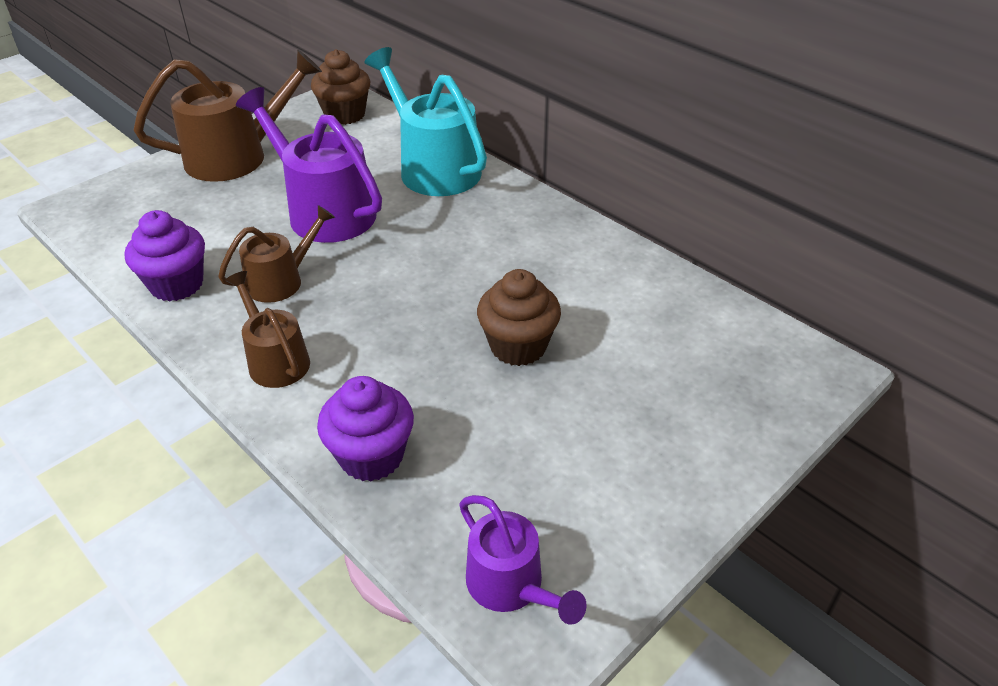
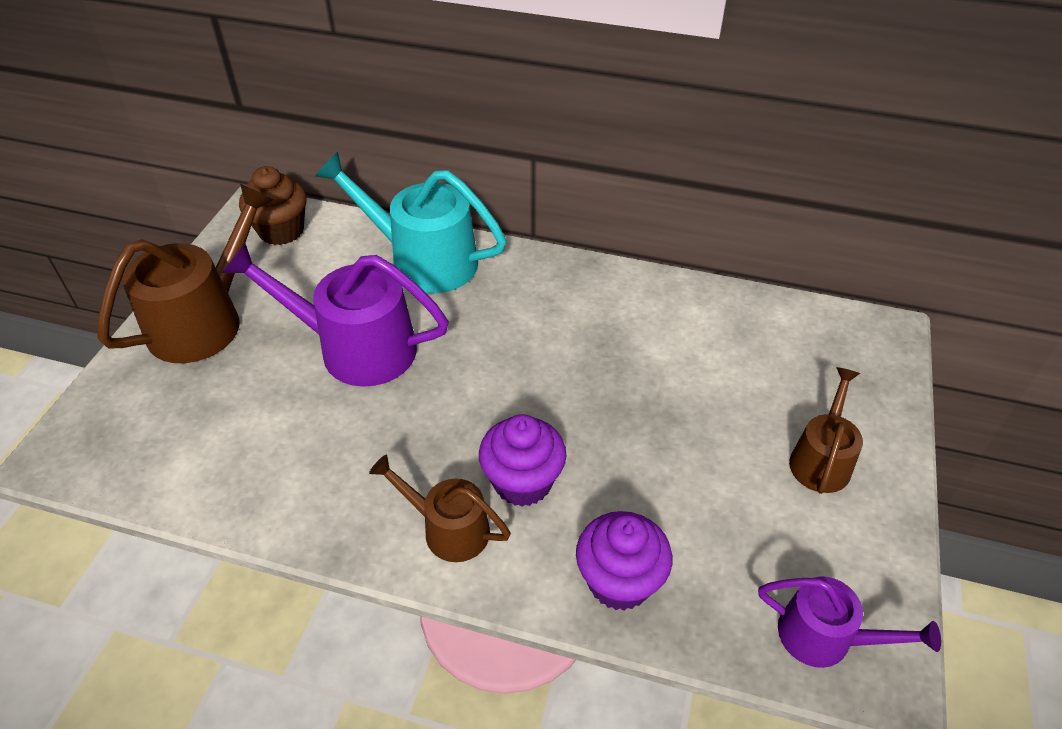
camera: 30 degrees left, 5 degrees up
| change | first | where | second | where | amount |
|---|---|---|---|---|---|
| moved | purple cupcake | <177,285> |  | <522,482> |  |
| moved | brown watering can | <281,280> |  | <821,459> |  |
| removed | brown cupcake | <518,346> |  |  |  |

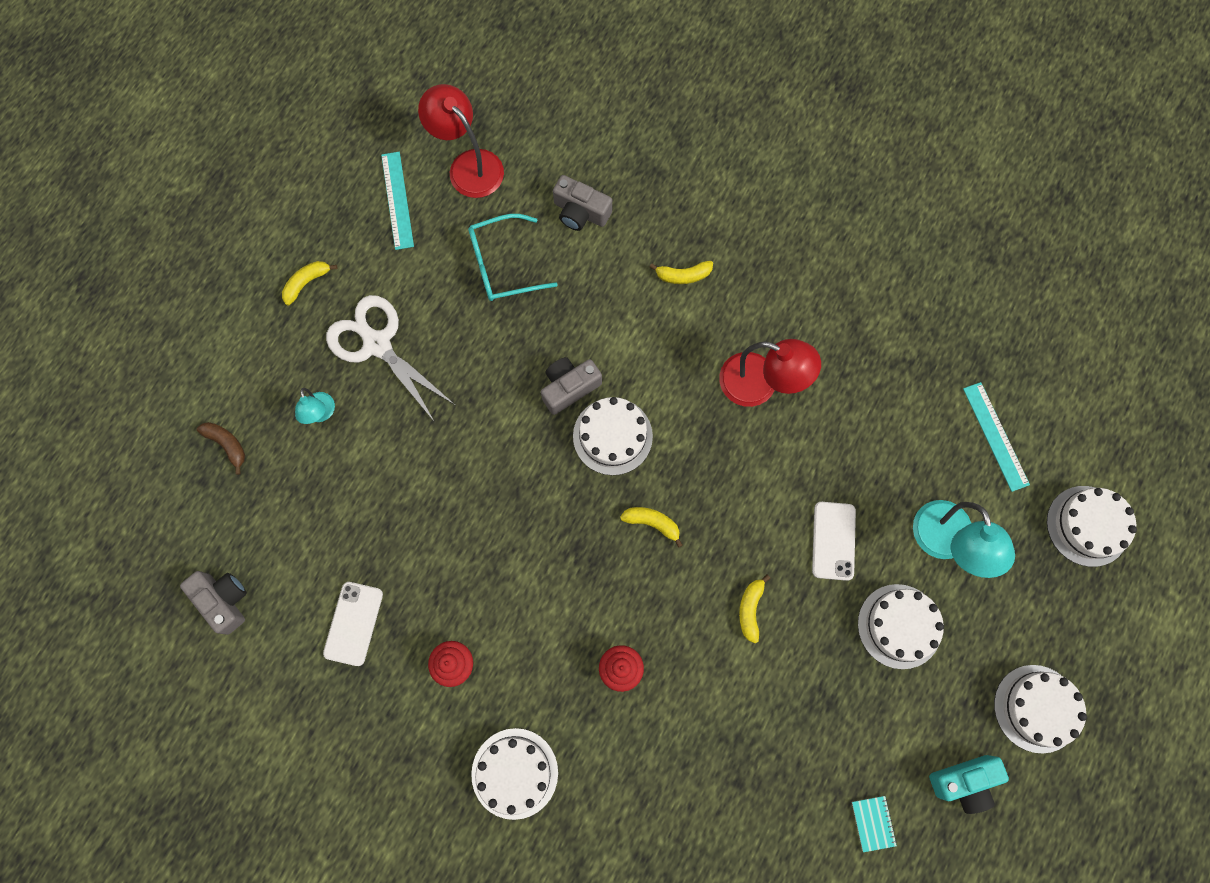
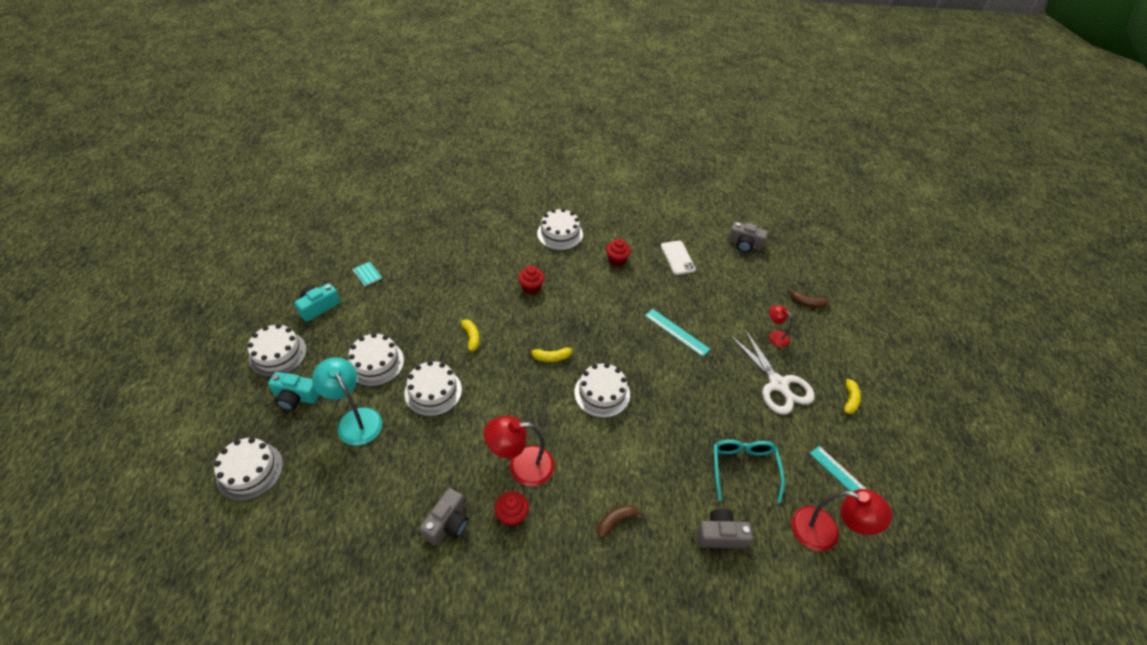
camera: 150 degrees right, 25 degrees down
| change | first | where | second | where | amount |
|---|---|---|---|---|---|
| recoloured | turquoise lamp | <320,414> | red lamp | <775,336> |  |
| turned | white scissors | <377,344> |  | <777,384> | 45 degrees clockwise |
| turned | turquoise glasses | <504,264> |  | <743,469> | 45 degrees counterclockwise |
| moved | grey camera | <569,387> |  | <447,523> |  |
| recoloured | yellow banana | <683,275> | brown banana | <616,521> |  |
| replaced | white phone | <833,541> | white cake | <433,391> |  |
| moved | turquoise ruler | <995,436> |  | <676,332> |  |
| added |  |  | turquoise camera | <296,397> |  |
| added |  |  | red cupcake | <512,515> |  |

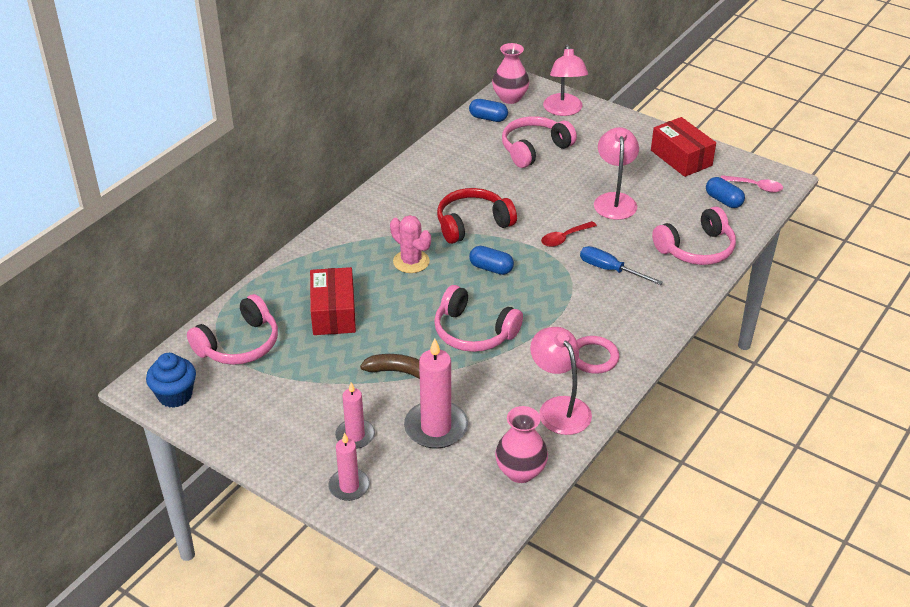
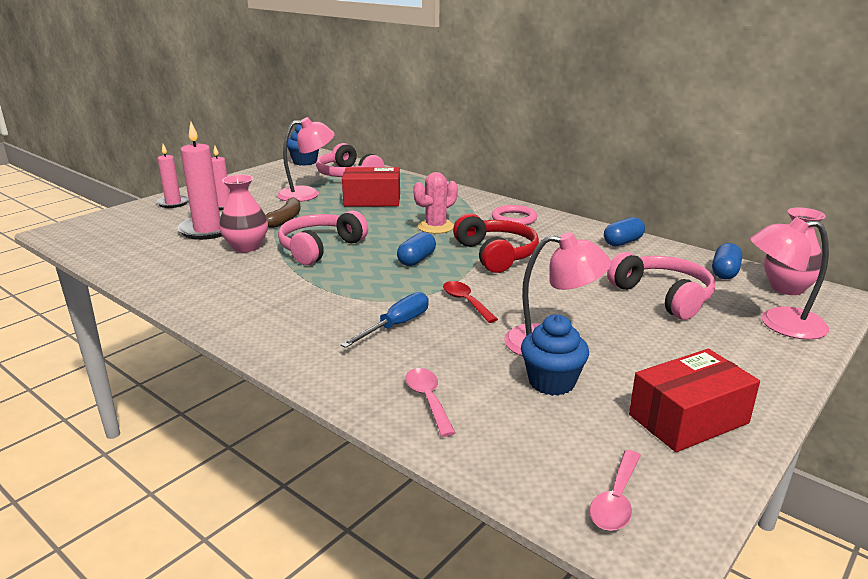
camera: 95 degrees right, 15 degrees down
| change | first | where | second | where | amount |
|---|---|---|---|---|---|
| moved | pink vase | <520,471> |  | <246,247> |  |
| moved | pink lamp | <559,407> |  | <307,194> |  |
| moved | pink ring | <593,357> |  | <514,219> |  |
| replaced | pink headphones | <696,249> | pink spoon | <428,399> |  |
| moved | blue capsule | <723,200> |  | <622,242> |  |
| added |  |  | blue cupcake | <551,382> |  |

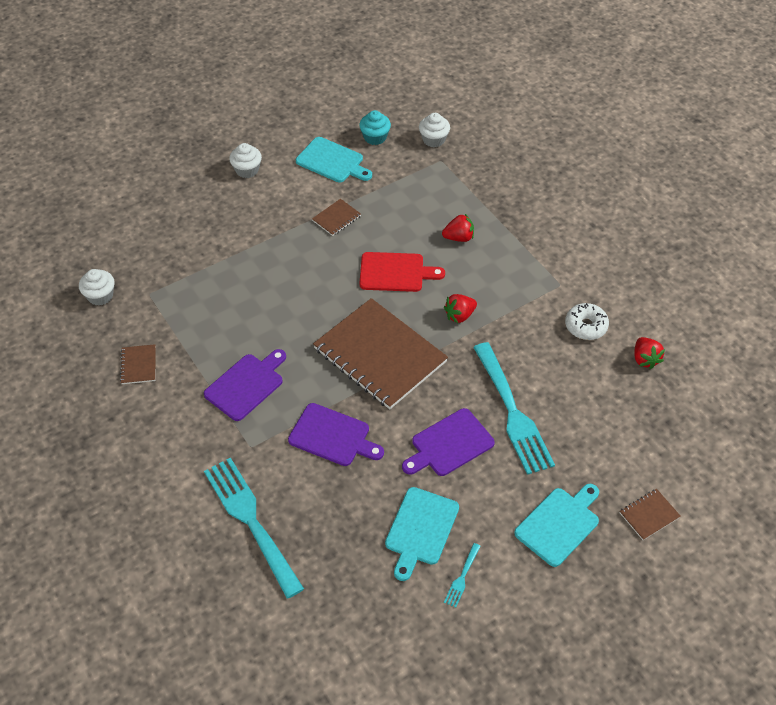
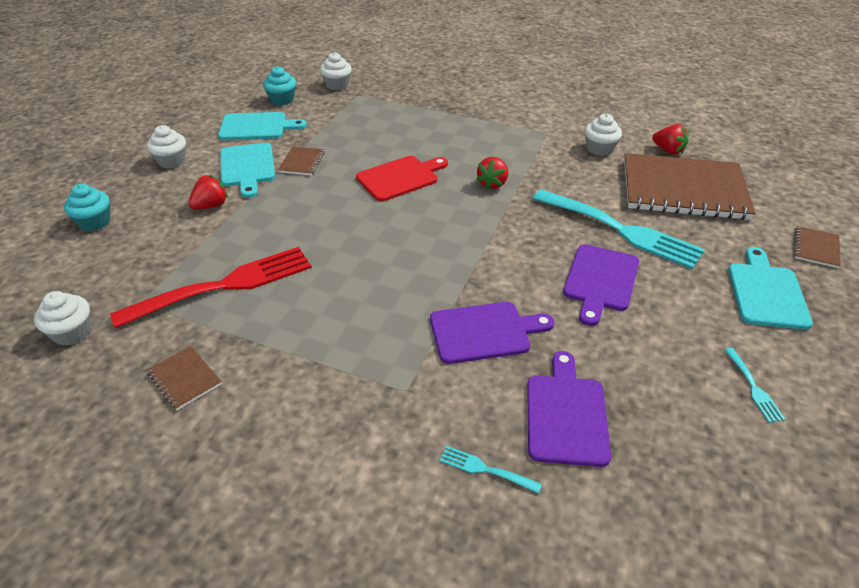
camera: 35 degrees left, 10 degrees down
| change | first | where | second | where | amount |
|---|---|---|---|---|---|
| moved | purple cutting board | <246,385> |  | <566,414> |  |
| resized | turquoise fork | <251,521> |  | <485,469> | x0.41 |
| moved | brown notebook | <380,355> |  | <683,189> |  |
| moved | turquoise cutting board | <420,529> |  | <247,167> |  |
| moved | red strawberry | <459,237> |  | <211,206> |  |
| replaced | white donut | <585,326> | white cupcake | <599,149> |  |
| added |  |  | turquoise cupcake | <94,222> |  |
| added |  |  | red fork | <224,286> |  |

__________

_Task objective_. An exact copy of all the entries is required, and it must contain no pictures.

_Finished exercise_.
camera: 30 degrees left, 5 degrees up
| change | first | where | second | where | amount |
|---|---|---|---|---|---|
| moved | purple cupcake | <177,285> |  | <522,482> |  |
| moved | brown watering can | <281,280> |  | <821,459> |  |
| removed | brown cupcake | <518,346> |  |  |  |

camera: 150 degrees right, 25 degrees down
| change | first | where | second | where | amount |
|---|---|---|---|---|---|
| recoloured | turquoise lamp | <320,414> | red lamp | <775,336> |  |
| turned | white scissors | <377,344> |  | <777,384> | 45 degrees clockwise |
| turned | turquoise glasses | <504,264> |  | <743,469> | 45 degrees counterclockwise |
| moved | grey camera | <569,387> |  | <447,523> |  |
| recoloured | yellow banana | <683,275> | brown banana | <616,521> |  |
| replaced | white phone | <833,541> | white cake | <433,391> |  |
| moved | turquoise ruler | <995,436> |  | <676,332> |  |
| added |  |  | turquoise camera | <296,397> |  |
| added |  |  | red cupcake | <512,515> |  |

camera: 95 degrees right, 15 degrees down
| change | first | where | second | where | amount |
|---|---|---|---|---|---|
| moved | pink vase | <520,471> |  | <246,247> |  |
| moved | pink lamp | <559,407> |  | <307,194> |  |
| moved | pink ring | <593,357> |  | <514,219> |  |
| replaced | pink headphones | <696,249> | pink spoon | <428,399> |  |
| moved | blue capsule | <723,200> |  | <622,242> |  |
| added |  |  | blue cupcake | <551,382> |  |

camera: 35 degrees left, 10 degrees down
| change | first | where | second | where | amount |
|---|---|---|---|---|---|
| moved | purple cutting board | <246,385> |  | <566,414> |  |
| resized | turquoise fork | <251,521> |  | <485,469> | x0.41 |
| moved | brown notebook | <380,355> |  | <683,189> |  |
| moved | turquoise cutting board | <420,529> |  | <247,167> |  |
| moved | red strawberry | <459,237> |  | <211,206> |  |
| replaced | white donut | <585,326> | white cupcake | <599,149> |  |
| added |  |  | turquoise cupcake | <94,222> |  |
| added |  |  | red fork | <224,286> |  |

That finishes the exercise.